▶ _Data listing_

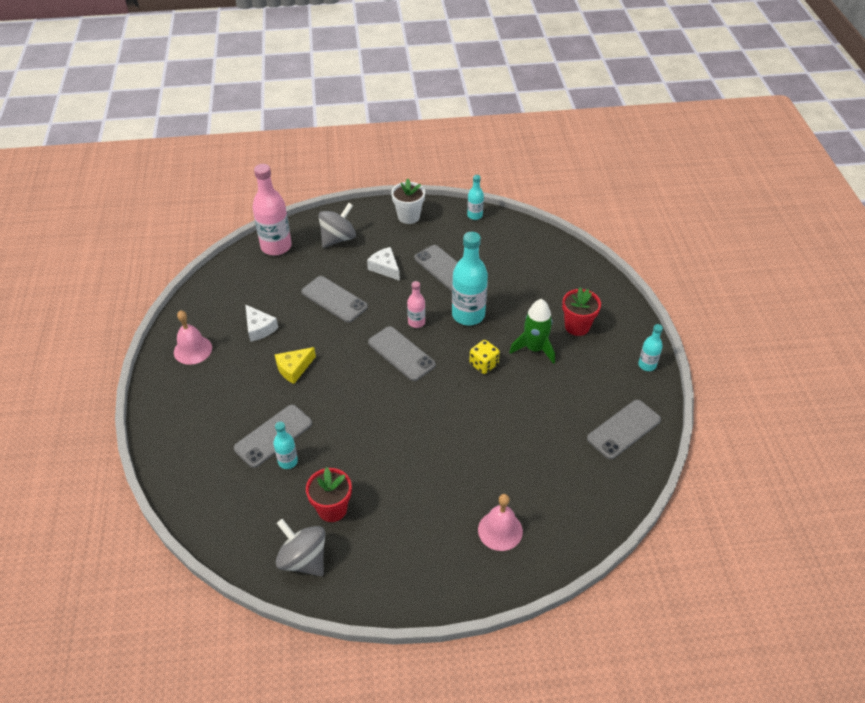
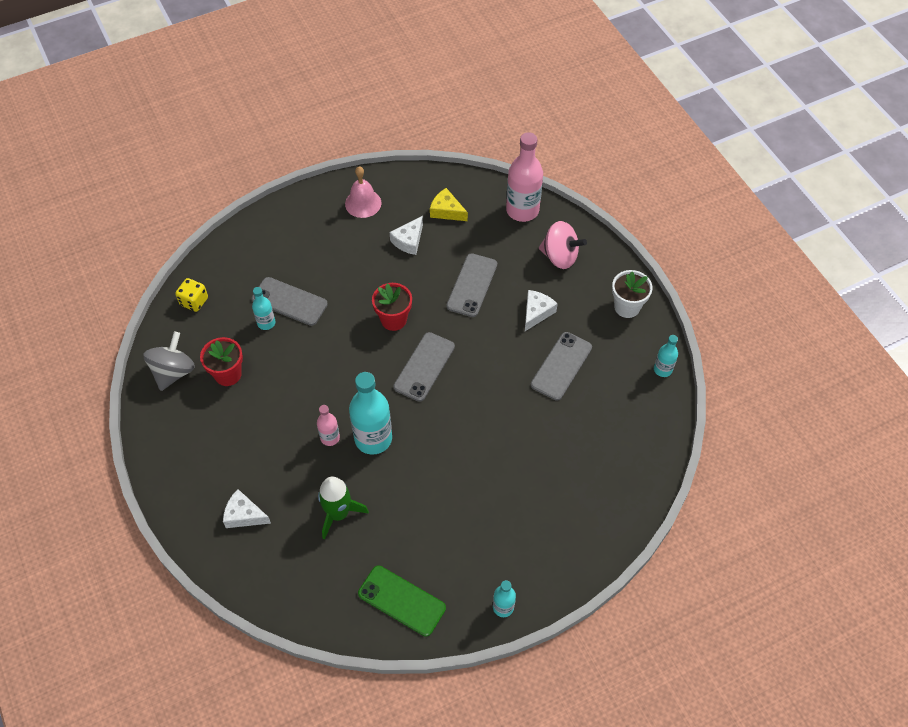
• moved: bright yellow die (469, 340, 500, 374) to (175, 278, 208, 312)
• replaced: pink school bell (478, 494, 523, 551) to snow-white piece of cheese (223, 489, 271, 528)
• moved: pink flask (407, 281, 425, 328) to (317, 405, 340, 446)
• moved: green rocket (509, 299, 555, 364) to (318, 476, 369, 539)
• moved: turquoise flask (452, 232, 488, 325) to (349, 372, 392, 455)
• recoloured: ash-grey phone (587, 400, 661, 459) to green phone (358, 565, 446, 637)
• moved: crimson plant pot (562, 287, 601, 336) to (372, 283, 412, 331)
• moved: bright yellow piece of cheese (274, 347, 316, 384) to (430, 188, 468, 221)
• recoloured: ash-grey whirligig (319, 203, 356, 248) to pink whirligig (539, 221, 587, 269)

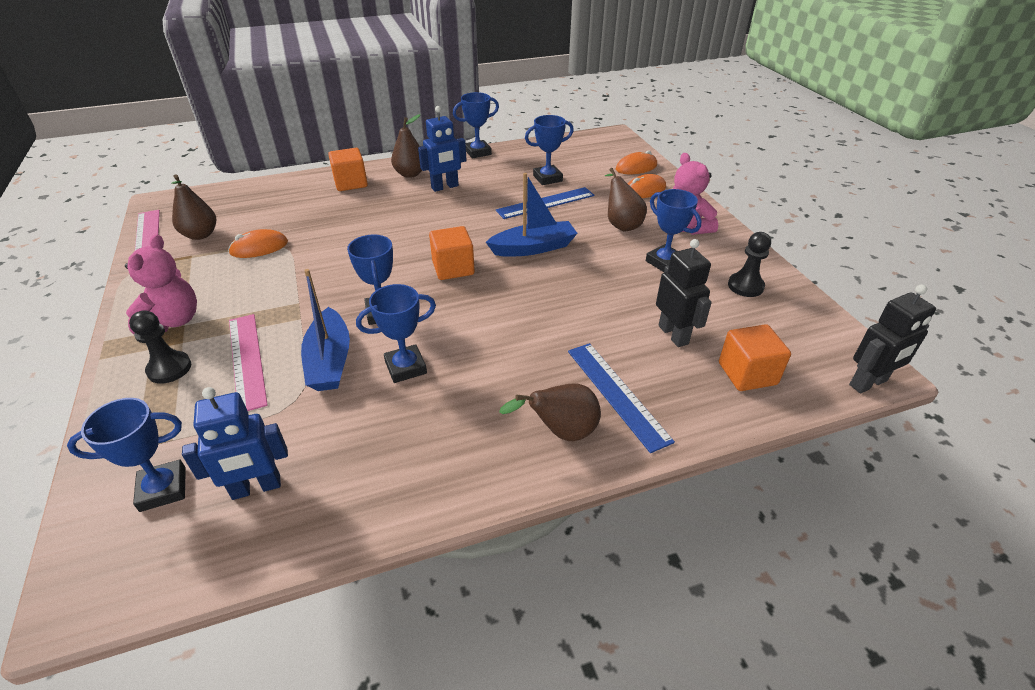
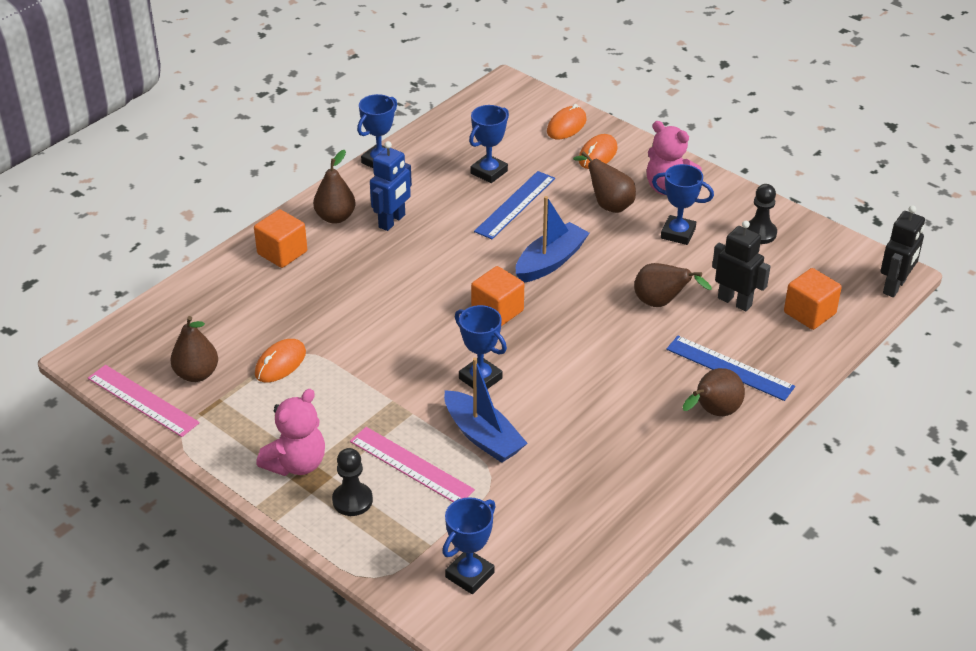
• turned: pink teddy bear (125, 234, 197, 334) = (256, 389, 325, 476) 60 degrees clockwise
• added: russet toy pear (634, 263, 712, 307)
• removed: cobalt toy robot (182, 387, 288, 500)
• removed: cobalt prize cup (356, 284, 436, 383)

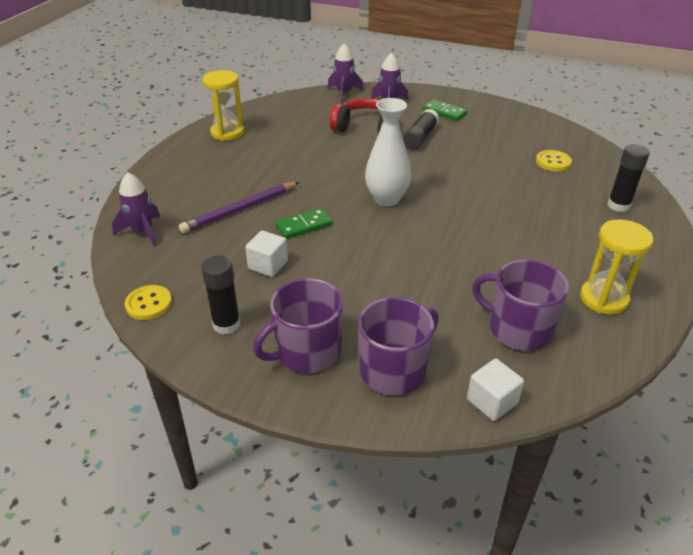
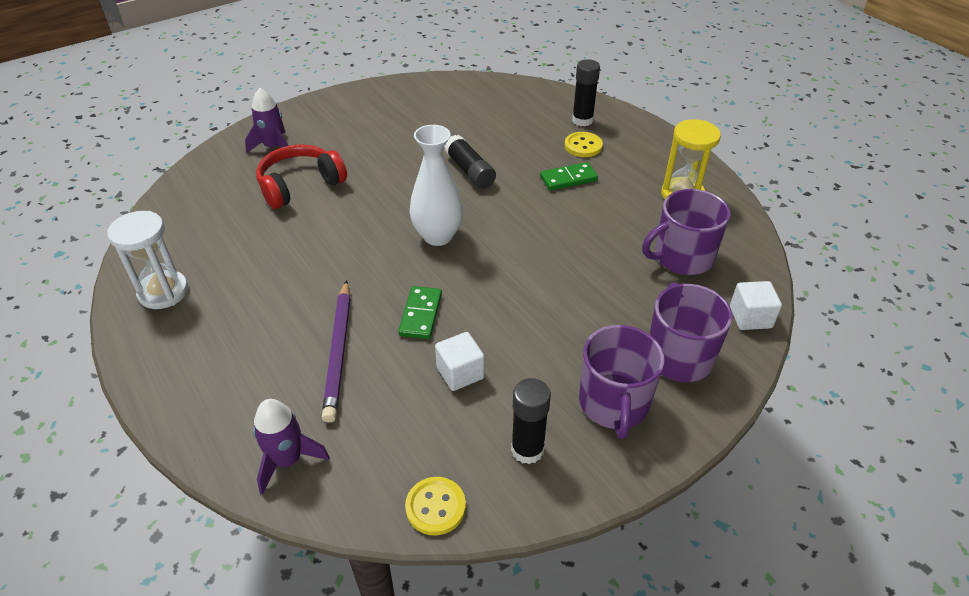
• recoloured: bright yellow sandglass (203, 70, 244, 141) to snow-white sandglass (107, 211, 189, 309)
• moved: black stick of glue (403, 109, 439, 150) to (444, 135, 496, 189)
• moved: green domino piece (423, 99, 467, 121) to (540, 162, 598, 191)
• moved: bright yellow button (536, 150, 572, 172) to (565, 132, 603, 157)
• removed: violet rocket (328, 43, 364, 103)

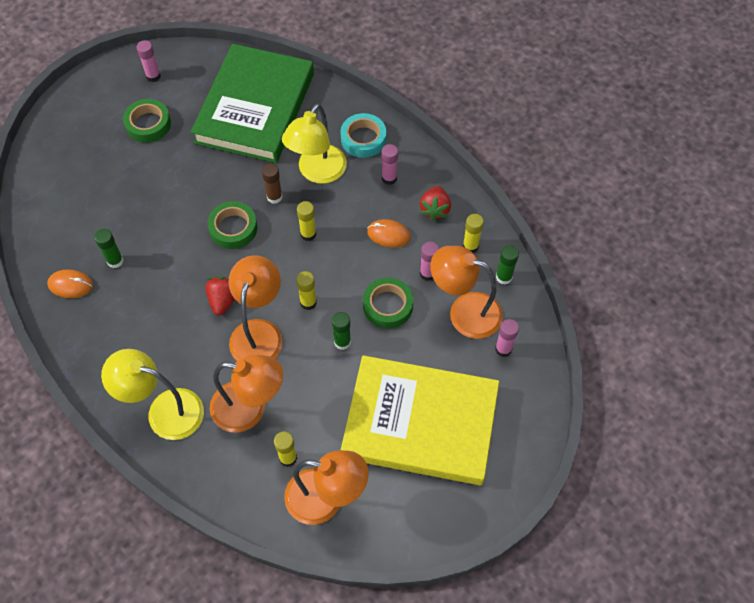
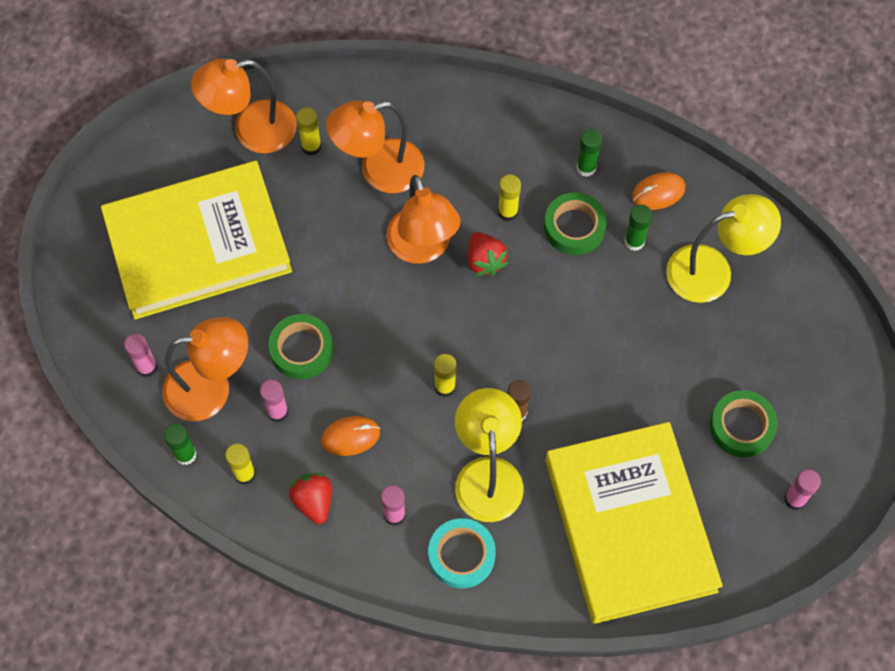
• moved: bright yellow stick of glue (296, 271, 317, 310) to (498, 174, 521, 221)
• moved: green tape (207, 201, 257, 249) to (544, 193, 607, 255)
• recoloured: green hardcover (191, 44, 314, 163) to bright yellow hardcover (546, 422, 723, 624)
• moved: green stick of glue (332, 312, 351, 350) to (576, 129, 602, 177)
• moved: bright yellow lamp (101, 349, 204, 440) to (666, 194, 781, 303)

▶ _Problem details_
Copy out each line of the listing that holds "flask".

▶ _Response_
• moved: pink flask (407, 281, 425, 328) to (317, 405, 340, 446)
• moved: turquoise flask (452, 232, 488, 325) to (349, 372, 392, 455)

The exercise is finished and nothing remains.